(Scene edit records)
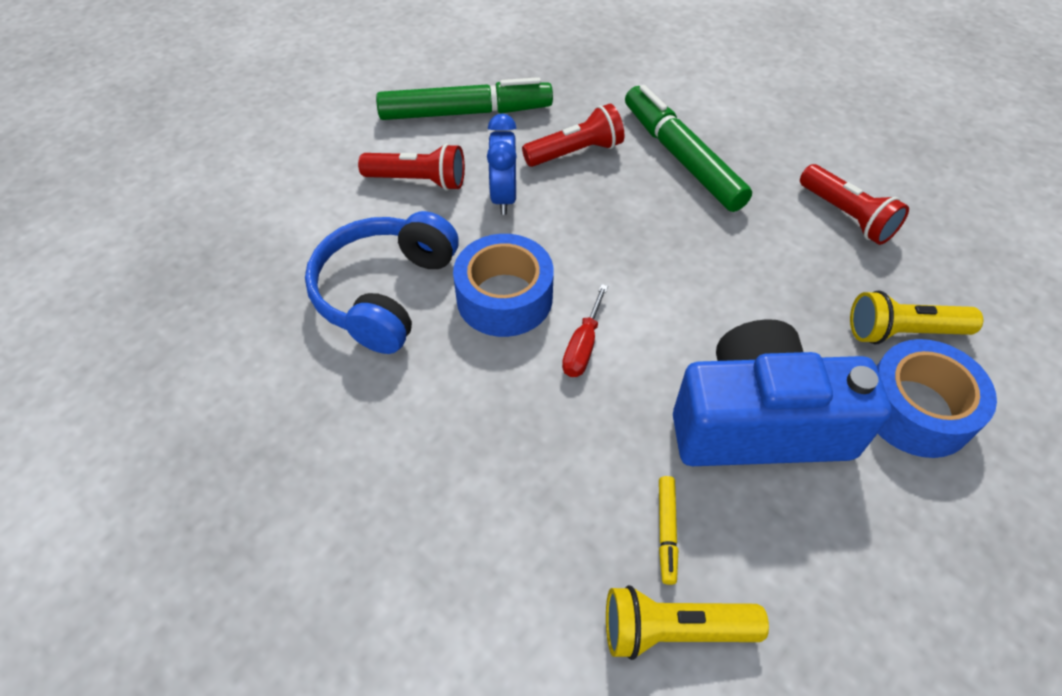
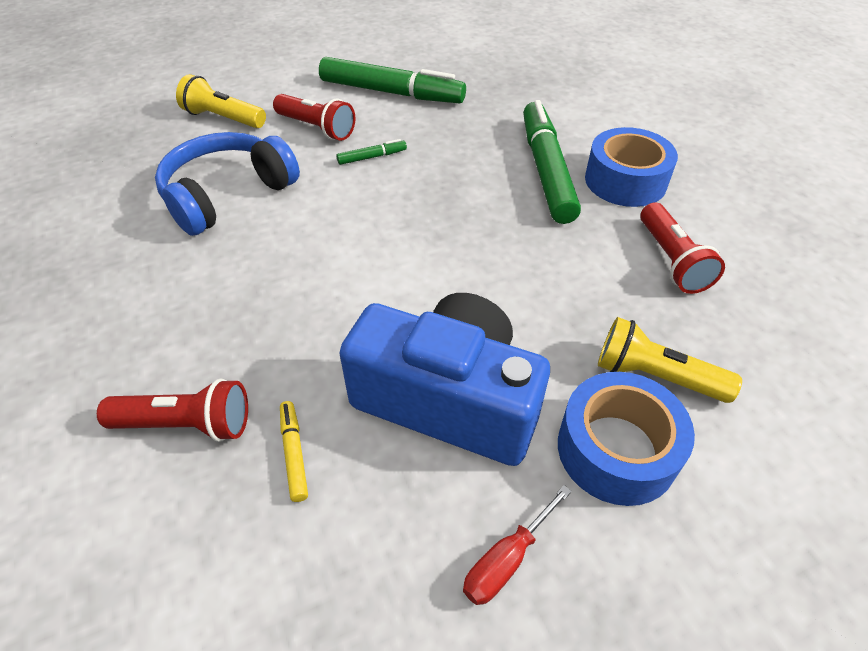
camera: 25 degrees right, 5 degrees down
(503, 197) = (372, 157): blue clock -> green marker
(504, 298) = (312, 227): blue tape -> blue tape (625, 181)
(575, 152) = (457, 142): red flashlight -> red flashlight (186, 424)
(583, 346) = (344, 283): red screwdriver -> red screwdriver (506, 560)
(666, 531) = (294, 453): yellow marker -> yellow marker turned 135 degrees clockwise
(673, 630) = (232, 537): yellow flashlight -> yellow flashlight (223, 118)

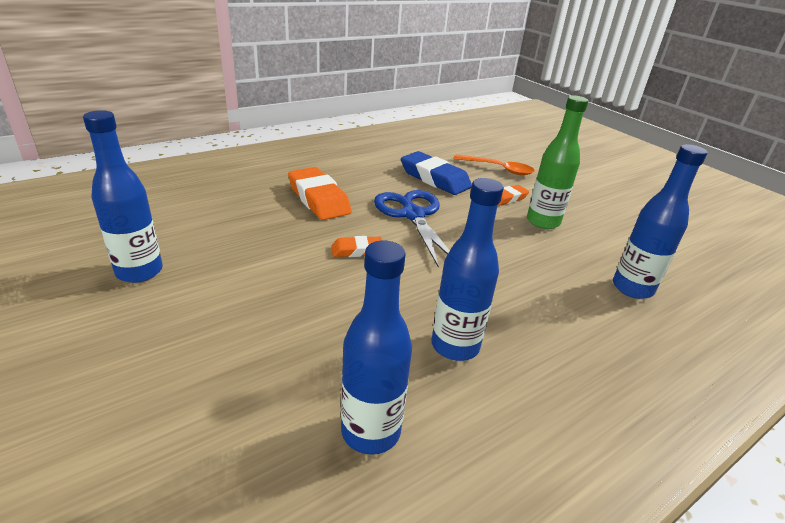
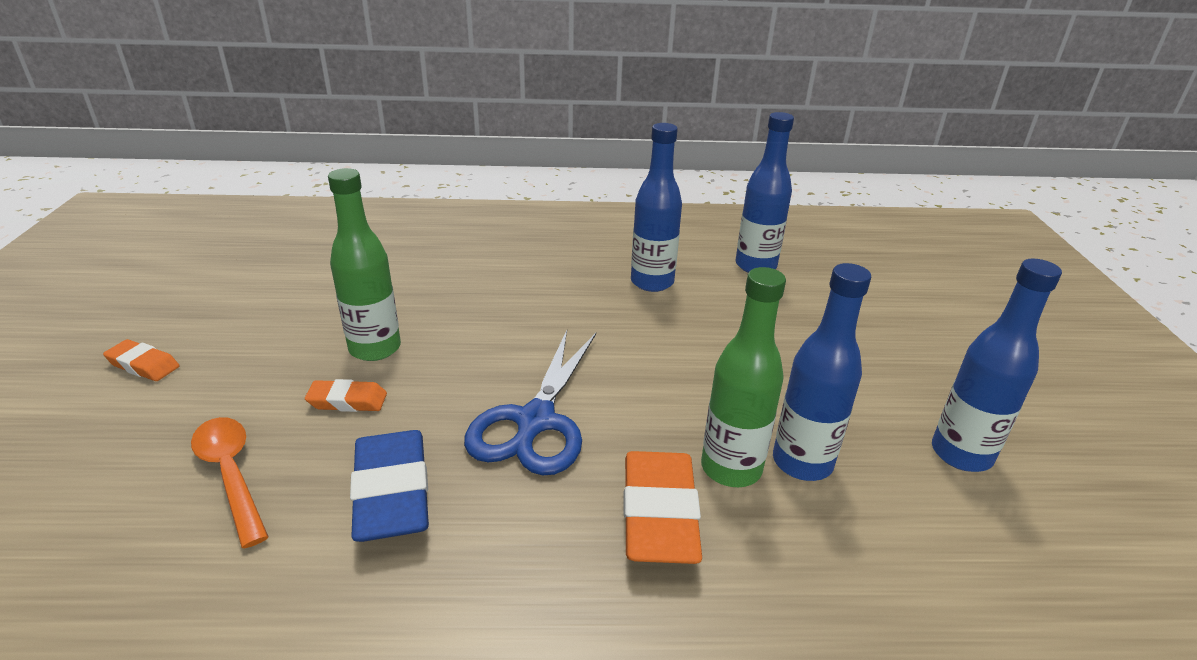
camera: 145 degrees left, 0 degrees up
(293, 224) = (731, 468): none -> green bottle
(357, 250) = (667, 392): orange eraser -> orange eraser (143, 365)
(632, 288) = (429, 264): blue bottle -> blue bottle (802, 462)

▶ [Task objective]:
In the entries above, count each line that holds "bottle". Give the total and nothing else.

▶ [Finished task]:
2